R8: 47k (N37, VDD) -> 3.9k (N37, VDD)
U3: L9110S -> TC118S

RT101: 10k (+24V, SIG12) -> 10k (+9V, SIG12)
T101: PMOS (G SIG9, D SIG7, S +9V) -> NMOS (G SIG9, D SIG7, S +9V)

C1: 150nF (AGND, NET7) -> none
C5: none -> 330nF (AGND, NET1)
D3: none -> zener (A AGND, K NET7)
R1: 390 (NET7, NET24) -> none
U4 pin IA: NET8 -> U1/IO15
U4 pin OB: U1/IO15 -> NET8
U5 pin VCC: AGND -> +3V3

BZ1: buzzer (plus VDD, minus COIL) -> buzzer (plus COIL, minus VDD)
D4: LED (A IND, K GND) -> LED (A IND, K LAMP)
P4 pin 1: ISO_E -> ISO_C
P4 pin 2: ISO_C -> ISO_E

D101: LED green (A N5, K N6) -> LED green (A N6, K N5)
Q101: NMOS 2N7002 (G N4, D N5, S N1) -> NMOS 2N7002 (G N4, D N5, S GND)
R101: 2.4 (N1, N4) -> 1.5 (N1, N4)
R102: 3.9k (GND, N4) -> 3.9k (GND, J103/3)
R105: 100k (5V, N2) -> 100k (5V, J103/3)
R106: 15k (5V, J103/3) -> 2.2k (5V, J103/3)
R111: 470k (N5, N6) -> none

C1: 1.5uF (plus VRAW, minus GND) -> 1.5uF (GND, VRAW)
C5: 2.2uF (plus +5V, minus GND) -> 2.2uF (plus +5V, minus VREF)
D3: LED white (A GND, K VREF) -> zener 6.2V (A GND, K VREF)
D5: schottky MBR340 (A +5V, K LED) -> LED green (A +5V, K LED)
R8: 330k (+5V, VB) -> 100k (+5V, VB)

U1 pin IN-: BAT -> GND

» Task brief:
Output the full listing. Match it exactly.

» Solution below:
R8: 47k (N37, VDD) -> 3.9k (N37, VDD)
U3: L9110S -> TC118S

RT101: 10k (+24V, SIG12) -> 10k (+9V, SIG12)
T101: PMOS (G SIG9, D SIG7, S +9V) -> NMOS (G SIG9, D SIG7, S +9V)

C1: 150nF (AGND, NET7) -> none
C5: none -> 330nF (AGND, NET1)
D3: none -> zener (A AGND, K NET7)
R1: 390 (NET7, NET24) -> none
U4 pin IA: NET8 -> U1/IO15
U4 pin OB: U1/IO15 -> NET8
U5 pin VCC: AGND -> +3V3

BZ1: buzzer (plus VDD, minus COIL) -> buzzer (plus COIL, minus VDD)
D4: LED (A IND, K GND) -> LED (A IND, K LAMP)
P4 pin 1: ISO_E -> ISO_C
P4 pin 2: ISO_C -> ISO_E

D101: LED green (A N5, K N6) -> LED green (A N6, K N5)
Q101: NMOS 2N7002 (G N4, D N5, S N1) -> NMOS 2N7002 (G N4, D N5, S GND)
R101: 2.4 (N1, N4) -> 1.5 (N1, N4)
R102: 3.9k (GND, N4) -> 3.9k (GND, J103/3)
R105: 100k (5V, N2) -> 100k (5V, J103/3)
R106: 15k (5V, J103/3) -> 2.2k (5V, J103/3)
R111: 470k (N5, N6) -> none

C1: 1.5uF (plus VRAW, minus GND) -> 1.5uF (GND, VRAW)
C5: 2.2uF (plus +5V, minus GND) -> 2.2uF (plus +5V, minus VREF)
D3: LED white (A GND, K VREF) -> zener 6.2V (A GND, K VREF)
D5: schottky MBR340 (A +5V, K LED) -> LED green (A +5V, K LED)
R8: 330k (+5V, VB) -> 100k (+5V, VB)

U1 pin IN-: BAT -> GND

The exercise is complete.